# EXERCISE:
Each line below needs to be repeated precisely as it is.
─── DATA SHOWN
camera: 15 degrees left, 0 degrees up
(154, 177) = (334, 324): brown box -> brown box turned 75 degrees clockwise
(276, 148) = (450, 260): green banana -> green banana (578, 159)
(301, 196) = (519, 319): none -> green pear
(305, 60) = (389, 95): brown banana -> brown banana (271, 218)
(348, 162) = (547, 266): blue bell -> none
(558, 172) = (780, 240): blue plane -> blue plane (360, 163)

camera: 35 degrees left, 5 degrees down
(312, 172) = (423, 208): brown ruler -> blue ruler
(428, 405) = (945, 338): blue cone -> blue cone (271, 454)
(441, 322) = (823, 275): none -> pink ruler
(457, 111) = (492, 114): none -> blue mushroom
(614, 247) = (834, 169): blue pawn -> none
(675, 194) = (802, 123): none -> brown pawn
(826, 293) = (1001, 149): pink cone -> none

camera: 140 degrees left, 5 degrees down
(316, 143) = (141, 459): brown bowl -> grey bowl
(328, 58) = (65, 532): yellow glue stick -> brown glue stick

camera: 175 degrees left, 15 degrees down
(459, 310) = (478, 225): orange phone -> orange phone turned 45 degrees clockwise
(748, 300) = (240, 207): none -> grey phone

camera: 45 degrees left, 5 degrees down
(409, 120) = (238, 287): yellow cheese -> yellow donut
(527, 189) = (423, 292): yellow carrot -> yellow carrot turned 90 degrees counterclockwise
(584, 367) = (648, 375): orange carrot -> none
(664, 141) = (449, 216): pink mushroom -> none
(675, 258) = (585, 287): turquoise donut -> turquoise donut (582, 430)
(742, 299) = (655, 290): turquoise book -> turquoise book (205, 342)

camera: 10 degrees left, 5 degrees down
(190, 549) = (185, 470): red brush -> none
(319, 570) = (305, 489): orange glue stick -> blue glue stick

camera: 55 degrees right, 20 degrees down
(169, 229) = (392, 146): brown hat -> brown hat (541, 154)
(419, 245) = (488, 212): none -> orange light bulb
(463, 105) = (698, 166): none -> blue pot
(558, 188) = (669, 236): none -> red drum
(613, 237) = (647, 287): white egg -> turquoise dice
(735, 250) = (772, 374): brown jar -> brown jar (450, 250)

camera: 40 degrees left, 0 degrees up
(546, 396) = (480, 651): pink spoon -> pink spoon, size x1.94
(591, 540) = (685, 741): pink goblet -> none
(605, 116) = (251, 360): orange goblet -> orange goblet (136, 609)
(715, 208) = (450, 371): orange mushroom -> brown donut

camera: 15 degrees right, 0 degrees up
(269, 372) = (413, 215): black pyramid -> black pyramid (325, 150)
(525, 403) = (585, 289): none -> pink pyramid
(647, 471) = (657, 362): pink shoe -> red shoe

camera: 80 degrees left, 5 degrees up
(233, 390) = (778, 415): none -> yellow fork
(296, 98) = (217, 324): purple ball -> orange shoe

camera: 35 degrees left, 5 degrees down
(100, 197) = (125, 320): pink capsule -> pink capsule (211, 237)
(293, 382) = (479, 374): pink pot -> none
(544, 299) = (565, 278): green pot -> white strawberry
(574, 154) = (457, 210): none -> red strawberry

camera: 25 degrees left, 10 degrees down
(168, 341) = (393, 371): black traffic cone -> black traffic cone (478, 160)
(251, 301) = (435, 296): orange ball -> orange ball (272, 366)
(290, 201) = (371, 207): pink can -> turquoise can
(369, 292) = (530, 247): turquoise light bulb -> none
──────
# RESPONSE:
camera: 15 degrees left, 0 degrees up
(154, 177) = (334, 324): brown box -> brown box turned 75 degrees clockwise
(276, 148) = (450, 260): green banana -> green banana (578, 159)
(301, 196) = (519, 319): none -> green pear
(305, 60) = (389, 95): brown banana -> brown banana (271, 218)
(348, 162) = (547, 266): blue bell -> none
(558, 172) = (780, 240): blue plane -> blue plane (360, 163)

camera: 35 degrees left, 5 degrees down
(312, 172) = (423, 208): brown ruler -> blue ruler
(428, 405) = (945, 338): blue cone -> blue cone (271, 454)
(441, 322) = (823, 275): none -> pink ruler
(457, 111) = (492, 114): none -> blue mushroom
(614, 247) = (834, 169): blue pawn -> none
(675, 194) = (802, 123): none -> brown pawn
(826, 293) = (1001, 149): pink cone -> none

camera: 140 degrees left, 5 degrees down
(316, 143) = (141, 459): brown bowl -> grey bowl
(328, 58) = (65, 532): yellow glue stick -> brown glue stick

camera: 175 degrees left, 15 degrees down
(459, 310) = (478, 225): orange phone -> orange phone turned 45 degrees clockwise
(748, 300) = (240, 207): none -> grey phone

camera: 45 degrees left, 5 degrees down
(409, 120) = (238, 287): yellow cheese -> yellow donut
(527, 189) = (423, 292): yellow carrot -> yellow carrot turned 90 degrees counterclockwise
(584, 367) = (648, 375): orange carrot -> none
(664, 141) = (449, 216): pink mushroom -> none
(675, 258) = (585, 287): turquoise donut -> turquoise donut (582, 430)
(742, 299) = (655, 290): turquoise book -> turquoise book (205, 342)

camera: 10 degrees left, 5 degrees down
(190, 549) = (185, 470): red brush -> none
(319, 570) = (305, 489): orange glue stick -> blue glue stick

camera: 55 degrees right, 20 degrees down
(169, 229) = (392, 146): brown hat -> brown hat (541, 154)
(419, 245) = (488, 212): none -> orange light bulb
(463, 105) = (698, 166): none -> blue pot
(558, 188) = (669, 236): none -> red drum
(613, 237) = (647, 287): white egg -> turquoise dice
(735, 250) = (772, 374): brown jar -> brown jar (450, 250)

camera: 40 degrees left, 0 degrees up
(546, 396) = (480, 651): pink spoon -> pink spoon, size x1.94
(591, 540) = (685, 741): pink goblet -> none
(605, 116) = (251, 360): orange goblet -> orange goblet (136, 609)
(715, 208) = (450, 371): orange mushroom -> brown donut

camera: 15 degrees right, 0 degrees up
(269, 372) = (413, 215): black pyramid -> black pyramid (325, 150)
(525, 403) = (585, 289): none -> pink pyramid
(647, 471) = (657, 362): pink shoe -> red shoe

camera: 80 degrees left, 5 degrees up
(233, 390) = (778, 415): none -> yellow fork
(296, 98) = (217, 324): purple ball -> orange shoe

camera: 35 degrees left, 5 degrees down
(100, 197) = (125, 320): pink capsule -> pink capsule (211, 237)
(293, 382) = (479, 374): pink pot -> none
(544, 299) = (565, 278): green pot -> white strawberry
(574, 154) = (457, 210): none -> red strawberry

camera: 25 degrees left, 10 degrees down
(168, 341) = (393, 371): black traffic cone -> black traffic cone (478, 160)
(251, 301) = (435, 296): orange ball -> orange ball (272, 366)
(290, 201) = (371, 207): pink can -> turquoise can
(369, 292) = (530, 247): turquoise light bulb -> none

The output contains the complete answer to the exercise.